== Task directions ==
Where the records below show a line containing "U8: NAND CD4011", start copying; end with the line containing "P1 pin 2: VRAW -> GND", and copy it too.

Stored items from a collection
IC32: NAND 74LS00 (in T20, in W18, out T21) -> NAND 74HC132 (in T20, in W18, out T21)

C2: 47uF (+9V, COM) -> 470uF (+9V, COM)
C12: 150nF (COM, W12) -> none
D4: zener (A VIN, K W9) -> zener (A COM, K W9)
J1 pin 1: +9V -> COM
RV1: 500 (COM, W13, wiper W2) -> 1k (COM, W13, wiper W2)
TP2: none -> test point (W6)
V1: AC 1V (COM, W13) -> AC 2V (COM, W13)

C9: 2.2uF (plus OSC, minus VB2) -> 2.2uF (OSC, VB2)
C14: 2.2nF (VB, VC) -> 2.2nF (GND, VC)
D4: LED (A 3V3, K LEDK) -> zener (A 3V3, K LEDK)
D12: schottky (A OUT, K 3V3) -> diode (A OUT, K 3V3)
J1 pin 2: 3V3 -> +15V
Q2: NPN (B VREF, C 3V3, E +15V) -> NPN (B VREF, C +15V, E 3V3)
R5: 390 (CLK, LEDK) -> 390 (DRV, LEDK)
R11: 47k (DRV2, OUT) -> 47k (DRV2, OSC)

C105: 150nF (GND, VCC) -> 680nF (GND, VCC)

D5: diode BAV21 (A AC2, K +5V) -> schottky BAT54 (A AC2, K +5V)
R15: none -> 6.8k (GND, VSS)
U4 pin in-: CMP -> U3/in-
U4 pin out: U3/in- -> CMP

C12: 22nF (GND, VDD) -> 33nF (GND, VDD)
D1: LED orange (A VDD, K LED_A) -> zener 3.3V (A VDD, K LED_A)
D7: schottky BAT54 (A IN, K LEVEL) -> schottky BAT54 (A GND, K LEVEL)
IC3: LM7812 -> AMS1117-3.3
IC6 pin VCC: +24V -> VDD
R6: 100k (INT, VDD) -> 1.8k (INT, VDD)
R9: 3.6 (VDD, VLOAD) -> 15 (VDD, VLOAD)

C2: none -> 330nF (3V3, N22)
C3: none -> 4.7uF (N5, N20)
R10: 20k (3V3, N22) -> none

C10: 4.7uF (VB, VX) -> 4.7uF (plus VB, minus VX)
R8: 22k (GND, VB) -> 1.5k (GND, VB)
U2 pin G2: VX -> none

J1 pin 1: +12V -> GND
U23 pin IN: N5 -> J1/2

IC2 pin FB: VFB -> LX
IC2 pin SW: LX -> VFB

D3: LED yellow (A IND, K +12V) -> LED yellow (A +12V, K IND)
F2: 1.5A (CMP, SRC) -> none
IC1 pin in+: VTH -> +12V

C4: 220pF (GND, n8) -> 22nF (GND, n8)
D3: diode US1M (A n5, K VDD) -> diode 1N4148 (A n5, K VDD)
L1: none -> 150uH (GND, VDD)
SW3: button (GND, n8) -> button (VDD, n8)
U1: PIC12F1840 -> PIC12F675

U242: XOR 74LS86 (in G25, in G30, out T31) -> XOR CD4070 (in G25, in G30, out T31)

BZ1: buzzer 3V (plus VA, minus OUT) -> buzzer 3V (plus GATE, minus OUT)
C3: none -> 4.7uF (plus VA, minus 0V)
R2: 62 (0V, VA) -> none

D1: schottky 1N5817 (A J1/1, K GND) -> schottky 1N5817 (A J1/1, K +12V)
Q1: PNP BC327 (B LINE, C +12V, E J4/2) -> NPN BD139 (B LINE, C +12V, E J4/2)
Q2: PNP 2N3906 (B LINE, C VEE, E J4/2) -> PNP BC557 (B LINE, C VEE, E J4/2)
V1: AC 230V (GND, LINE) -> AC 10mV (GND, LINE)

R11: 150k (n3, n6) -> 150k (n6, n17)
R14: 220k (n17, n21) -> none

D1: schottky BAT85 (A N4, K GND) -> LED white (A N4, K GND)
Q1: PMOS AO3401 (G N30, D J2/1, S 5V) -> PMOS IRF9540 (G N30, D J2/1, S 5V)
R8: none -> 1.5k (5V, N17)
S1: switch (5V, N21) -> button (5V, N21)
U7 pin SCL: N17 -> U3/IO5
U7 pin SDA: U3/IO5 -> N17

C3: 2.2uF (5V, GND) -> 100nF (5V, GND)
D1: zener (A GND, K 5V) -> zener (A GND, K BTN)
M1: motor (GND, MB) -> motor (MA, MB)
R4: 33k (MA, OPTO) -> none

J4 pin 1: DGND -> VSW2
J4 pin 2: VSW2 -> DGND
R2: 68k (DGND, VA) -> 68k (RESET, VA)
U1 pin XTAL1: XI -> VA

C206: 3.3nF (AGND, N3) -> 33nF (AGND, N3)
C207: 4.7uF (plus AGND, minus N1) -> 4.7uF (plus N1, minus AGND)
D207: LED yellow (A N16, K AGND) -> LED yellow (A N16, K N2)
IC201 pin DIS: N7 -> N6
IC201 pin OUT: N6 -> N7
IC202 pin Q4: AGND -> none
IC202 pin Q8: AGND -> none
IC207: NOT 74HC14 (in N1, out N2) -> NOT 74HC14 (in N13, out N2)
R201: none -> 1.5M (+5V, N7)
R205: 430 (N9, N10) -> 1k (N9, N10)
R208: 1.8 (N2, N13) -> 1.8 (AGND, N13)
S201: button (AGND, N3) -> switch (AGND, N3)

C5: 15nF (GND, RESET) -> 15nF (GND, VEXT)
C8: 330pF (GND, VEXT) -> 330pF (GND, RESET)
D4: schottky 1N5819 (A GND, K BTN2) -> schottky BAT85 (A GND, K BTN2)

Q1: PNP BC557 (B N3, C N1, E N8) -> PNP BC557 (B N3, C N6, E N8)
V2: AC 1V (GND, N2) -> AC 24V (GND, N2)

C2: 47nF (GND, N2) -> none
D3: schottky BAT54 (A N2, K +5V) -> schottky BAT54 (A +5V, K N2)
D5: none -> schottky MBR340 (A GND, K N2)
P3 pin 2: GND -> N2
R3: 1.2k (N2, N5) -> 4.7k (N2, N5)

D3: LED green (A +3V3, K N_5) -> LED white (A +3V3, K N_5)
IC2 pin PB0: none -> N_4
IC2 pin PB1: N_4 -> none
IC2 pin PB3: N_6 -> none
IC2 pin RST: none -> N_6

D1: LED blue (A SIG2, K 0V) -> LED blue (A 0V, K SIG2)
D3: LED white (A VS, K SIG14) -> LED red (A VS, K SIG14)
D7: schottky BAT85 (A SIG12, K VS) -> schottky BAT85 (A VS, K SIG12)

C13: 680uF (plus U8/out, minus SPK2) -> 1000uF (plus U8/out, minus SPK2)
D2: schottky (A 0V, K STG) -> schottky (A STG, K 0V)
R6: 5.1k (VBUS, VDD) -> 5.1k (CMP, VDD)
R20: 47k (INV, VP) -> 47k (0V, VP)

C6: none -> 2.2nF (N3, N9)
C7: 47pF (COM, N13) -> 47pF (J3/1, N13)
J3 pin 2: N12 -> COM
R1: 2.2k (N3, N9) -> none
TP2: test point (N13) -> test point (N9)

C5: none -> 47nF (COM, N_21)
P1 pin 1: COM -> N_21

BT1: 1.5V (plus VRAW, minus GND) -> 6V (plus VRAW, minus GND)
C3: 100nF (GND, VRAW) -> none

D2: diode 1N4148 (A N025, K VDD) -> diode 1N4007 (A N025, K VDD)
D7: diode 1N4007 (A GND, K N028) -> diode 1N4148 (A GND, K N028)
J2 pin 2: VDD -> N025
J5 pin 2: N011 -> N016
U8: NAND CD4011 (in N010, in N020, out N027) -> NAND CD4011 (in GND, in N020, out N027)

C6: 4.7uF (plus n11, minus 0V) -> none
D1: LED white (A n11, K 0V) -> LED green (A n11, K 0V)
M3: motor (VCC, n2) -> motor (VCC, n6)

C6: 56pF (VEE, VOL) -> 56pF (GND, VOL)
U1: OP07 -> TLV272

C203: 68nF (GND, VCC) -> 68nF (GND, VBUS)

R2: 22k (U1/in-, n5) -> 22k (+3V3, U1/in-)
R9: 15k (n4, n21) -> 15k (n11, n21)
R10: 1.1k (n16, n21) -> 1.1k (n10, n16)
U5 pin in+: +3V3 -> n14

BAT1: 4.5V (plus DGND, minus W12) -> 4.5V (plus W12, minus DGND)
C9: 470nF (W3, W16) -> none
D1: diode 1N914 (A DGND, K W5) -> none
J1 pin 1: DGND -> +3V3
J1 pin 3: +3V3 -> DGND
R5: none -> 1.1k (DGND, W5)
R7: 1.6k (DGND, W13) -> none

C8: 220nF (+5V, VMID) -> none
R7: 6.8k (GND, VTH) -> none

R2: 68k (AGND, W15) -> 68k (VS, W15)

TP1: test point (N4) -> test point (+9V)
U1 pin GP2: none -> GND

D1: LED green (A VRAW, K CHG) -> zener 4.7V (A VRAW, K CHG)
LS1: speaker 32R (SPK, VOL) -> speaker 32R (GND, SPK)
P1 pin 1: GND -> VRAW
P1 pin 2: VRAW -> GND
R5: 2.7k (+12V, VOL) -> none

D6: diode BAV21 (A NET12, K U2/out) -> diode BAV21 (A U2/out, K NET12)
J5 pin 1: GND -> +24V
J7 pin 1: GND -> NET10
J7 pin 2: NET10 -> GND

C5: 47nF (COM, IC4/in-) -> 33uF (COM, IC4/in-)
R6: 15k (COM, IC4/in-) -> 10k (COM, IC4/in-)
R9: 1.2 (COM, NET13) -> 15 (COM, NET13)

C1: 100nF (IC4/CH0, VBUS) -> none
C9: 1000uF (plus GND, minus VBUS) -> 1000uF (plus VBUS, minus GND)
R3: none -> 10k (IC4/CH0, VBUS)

== Answer section ==
U8: NAND CD4011 (in N010, in N020, out N027) -> NAND CD4011 (in GND, in N020, out N027)

C6: 4.7uF (plus n11, minus 0V) -> none
D1: LED white (A n11, K 0V) -> LED green (A n11, K 0V)
M3: motor (VCC, n2) -> motor (VCC, n6)

C6: 56pF (VEE, VOL) -> 56pF (GND, VOL)
U1: OP07 -> TLV272

C203: 68nF (GND, VCC) -> 68nF (GND, VBUS)

R2: 22k (U1/in-, n5) -> 22k (+3V3, U1/in-)
R9: 15k (n4, n21) -> 15k (n11, n21)
R10: 1.1k (n16, n21) -> 1.1k (n10, n16)
U5 pin in+: +3V3 -> n14

BAT1: 4.5V (plus DGND, minus W12) -> 4.5V (plus W12, minus DGND)
C9: 470nF (W3, W16) -> none
D1: diode 1N914 (A DGND, K W5) -> none
J1 pin 1: DGND -> +3V3
J1 pin 3: +3V3 -> DGND
R5: none -> 1.1k (DGND, W5)
R7: 1.6k (DGND, W13) -> none

C8: 220nF (+5V, VMID) -> none
R7: 6.8k (GND, VTH) -> none

R2: 68k (AGND, W15) -> 68k (VS, W15)

TP1: test point (N4) -> test point (+9V)
U1 pin GP2: none -> GND

D1: LED green (A VRAW, K CHG) -> zener 4.7V (A VRAW, K CHG)
LS1: speaker 32R (SPK, VOL) -> speaker 32R (GND, SPK)
P1 pin 1: GND -> VRAW
P1 pin 2: VRAW -> GND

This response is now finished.